Top of Records for this exercise
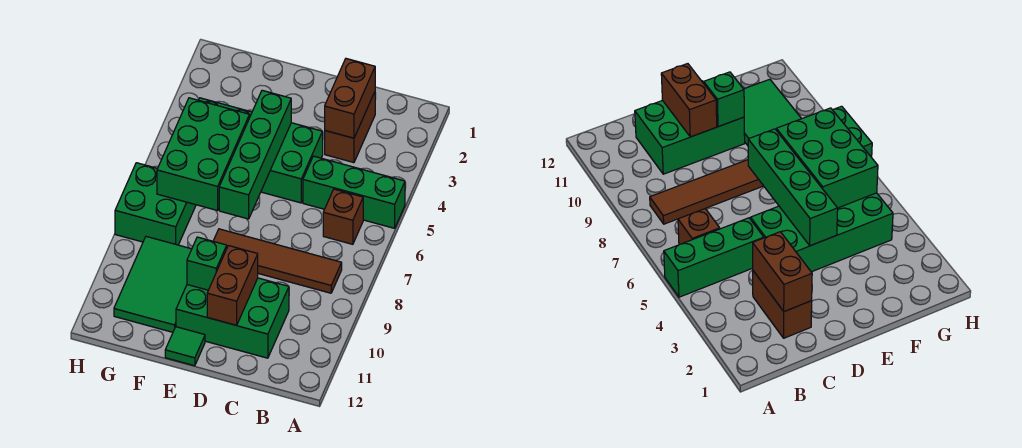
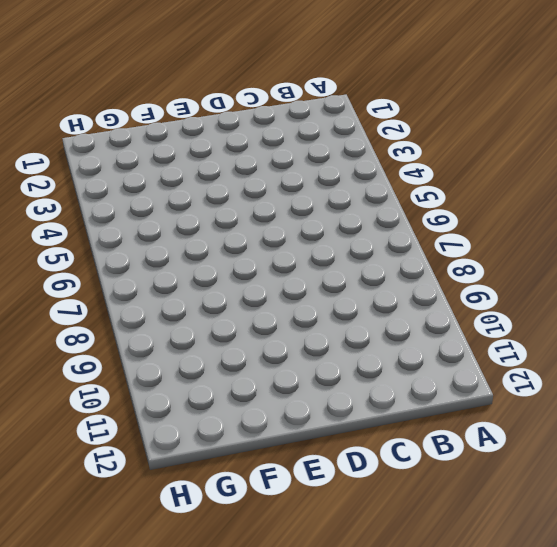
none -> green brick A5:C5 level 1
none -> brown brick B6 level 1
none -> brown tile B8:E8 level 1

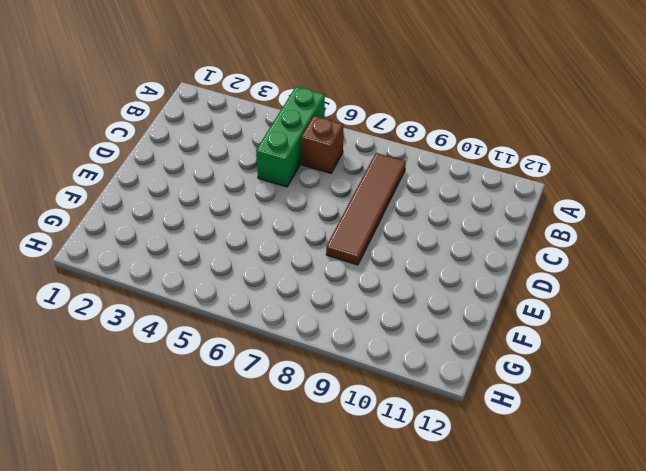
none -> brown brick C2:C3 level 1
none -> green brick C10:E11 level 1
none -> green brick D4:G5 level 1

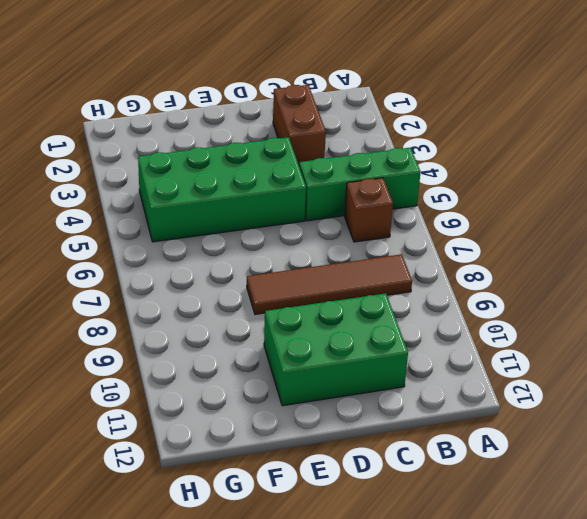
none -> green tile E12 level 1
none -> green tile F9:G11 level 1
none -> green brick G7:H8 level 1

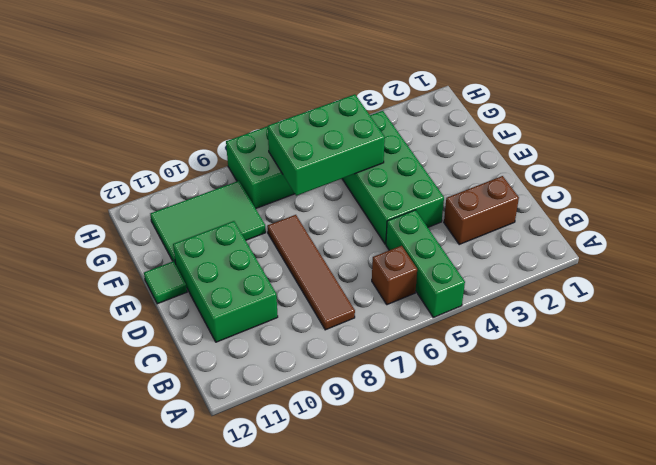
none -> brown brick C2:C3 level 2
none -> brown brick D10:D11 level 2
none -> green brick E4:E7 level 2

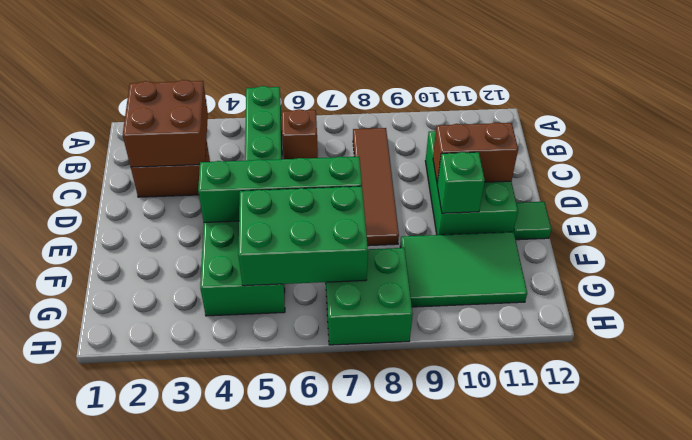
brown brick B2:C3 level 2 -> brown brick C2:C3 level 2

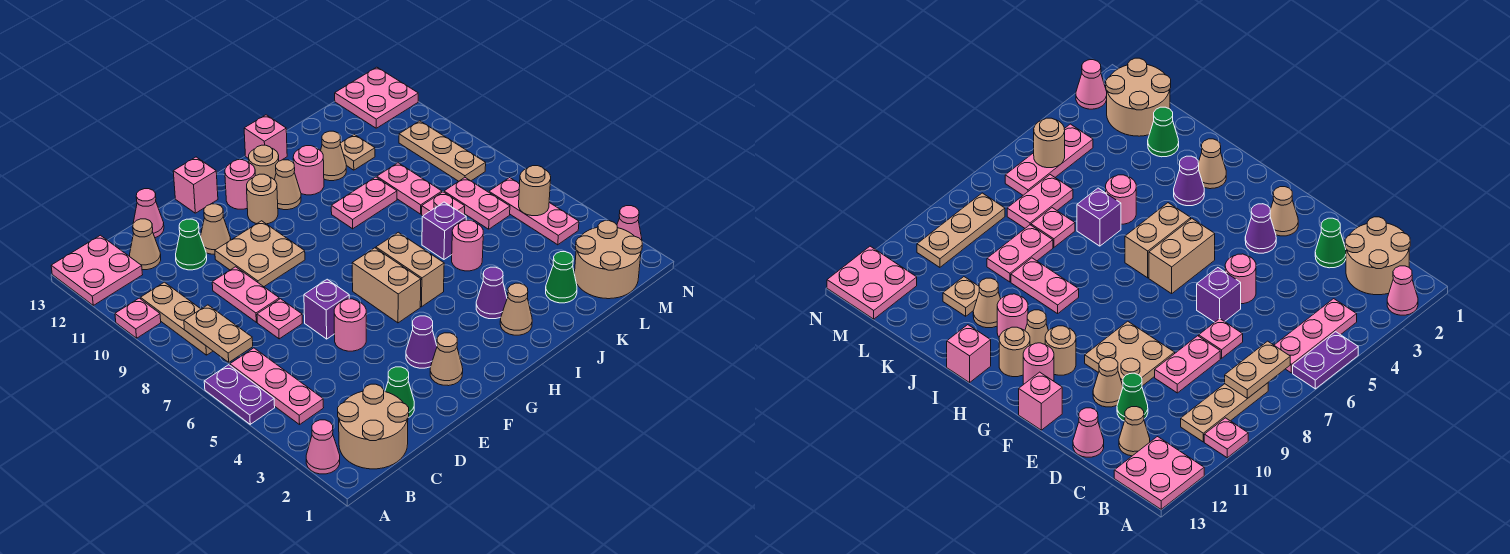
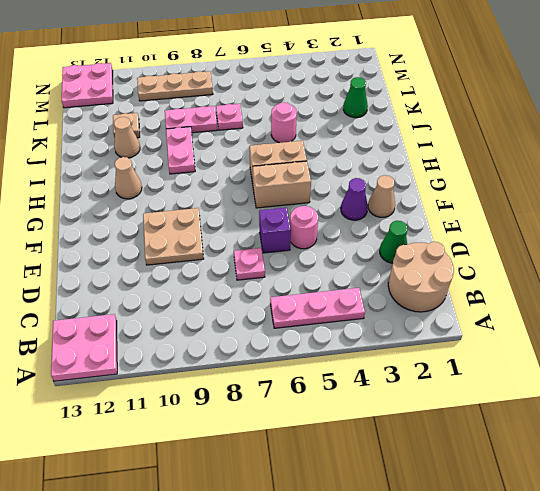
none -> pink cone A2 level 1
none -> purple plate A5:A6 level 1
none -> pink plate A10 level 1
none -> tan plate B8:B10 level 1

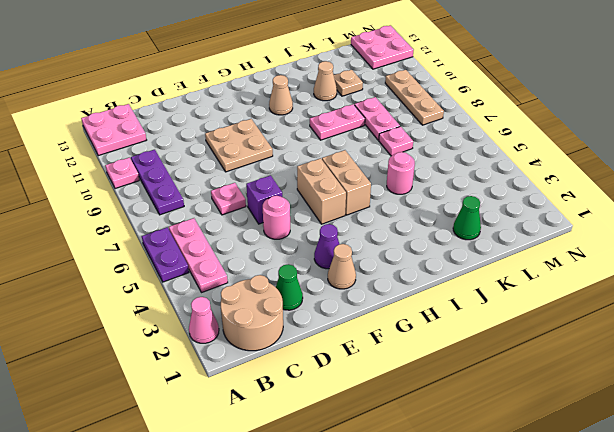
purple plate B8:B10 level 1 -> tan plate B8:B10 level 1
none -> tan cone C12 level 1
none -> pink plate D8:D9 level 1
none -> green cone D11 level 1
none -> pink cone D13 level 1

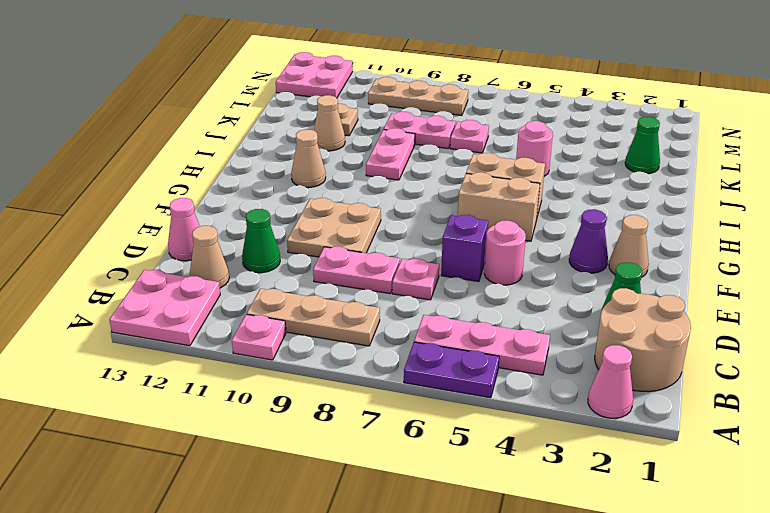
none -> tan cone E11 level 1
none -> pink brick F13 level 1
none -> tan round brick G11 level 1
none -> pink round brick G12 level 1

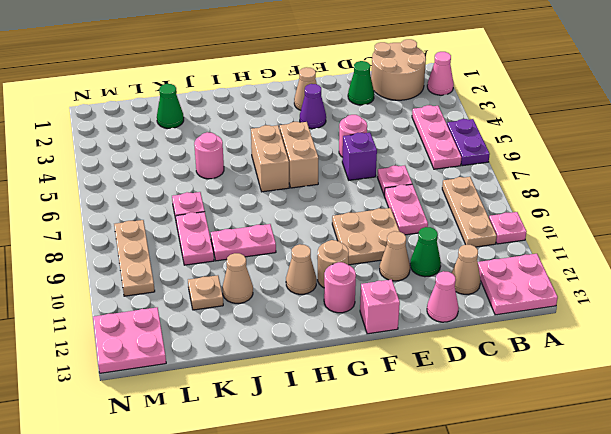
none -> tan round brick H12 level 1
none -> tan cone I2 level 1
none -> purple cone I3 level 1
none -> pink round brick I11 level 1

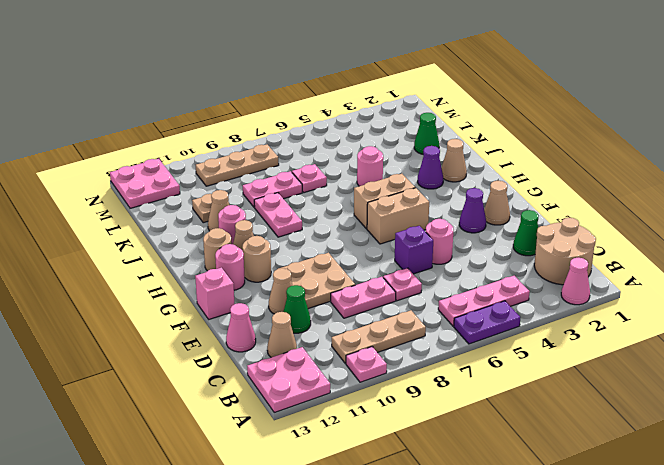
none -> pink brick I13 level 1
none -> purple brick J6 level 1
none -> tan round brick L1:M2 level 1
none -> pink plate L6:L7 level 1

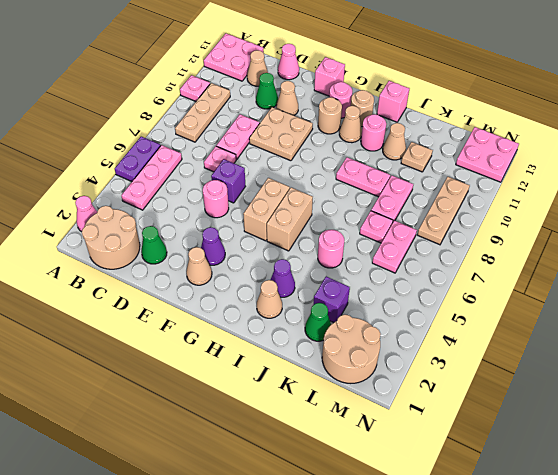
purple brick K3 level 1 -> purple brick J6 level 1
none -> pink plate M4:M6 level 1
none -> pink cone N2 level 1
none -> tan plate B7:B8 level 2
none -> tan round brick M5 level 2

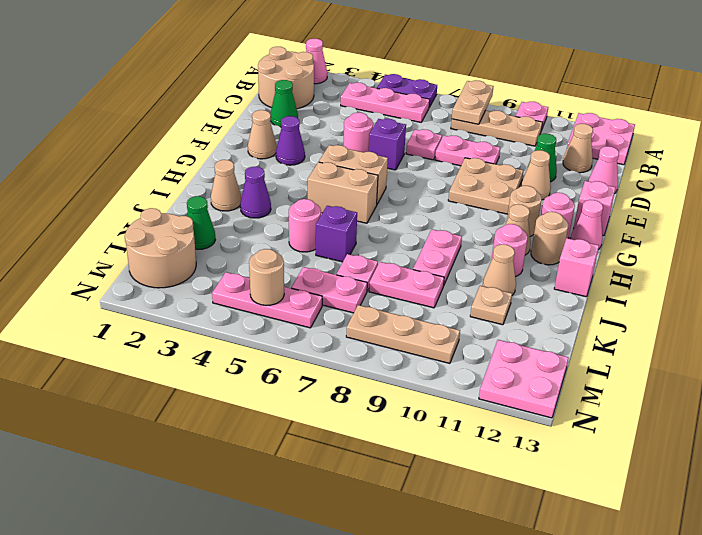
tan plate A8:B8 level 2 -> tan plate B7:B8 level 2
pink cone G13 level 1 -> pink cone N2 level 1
Bottom of Records for this exercise
# Exercise directions
Beginning at the line that contains "brown brick B2:C3", transcribe it and every later line through the last line of the data above, exactly, and drop the pictures.

# Answer to the exercise
brown brick B2:C3 level 2 -> brown brick C2:C3 level 2

none -> pink cone A2 level 1
none -> purple plate A5:A6 level 1
none -> pink plate A10 level 1
none -> tan plate B8:B10 level 1

purple plate B8:B10 level 1 -> tan plate B8:B10 level 1
none -> tan cone C12 level 1
none -> pink plate D8:D9 level 1
none -> green cone D11 level 1
none -> pink cone D13 level 1

none -> tan cone E11 level 1
none -> pink brick F13 level 1
none -> tan round brick G11 level 1
none -> pink round brick G12 level 1

none -> tan round brick H12 level 1
none -> tan cone I2 level 1
none -> purple cone I3 level 1
none -> pink round brick I11 level 1

none -> pink brick I13 level 1
none -> purple brick J6 level 1
none -> tan round brick L1:M2 level 1
none -> pink plate L6:L7 level 1

purple brick K3 level 1 -> purple brick J6 level 1
none -> pink plate M4:M6 level 1
none -> pink cone N2 level 1
none -> tan plate B7:B8 level 2
none -> tan round brick M5 level 2

tan plate A8:B8 level 2 -> tan plate B7:B8 level 2
pink cone G13 level 1 -> pink cone N2 level 1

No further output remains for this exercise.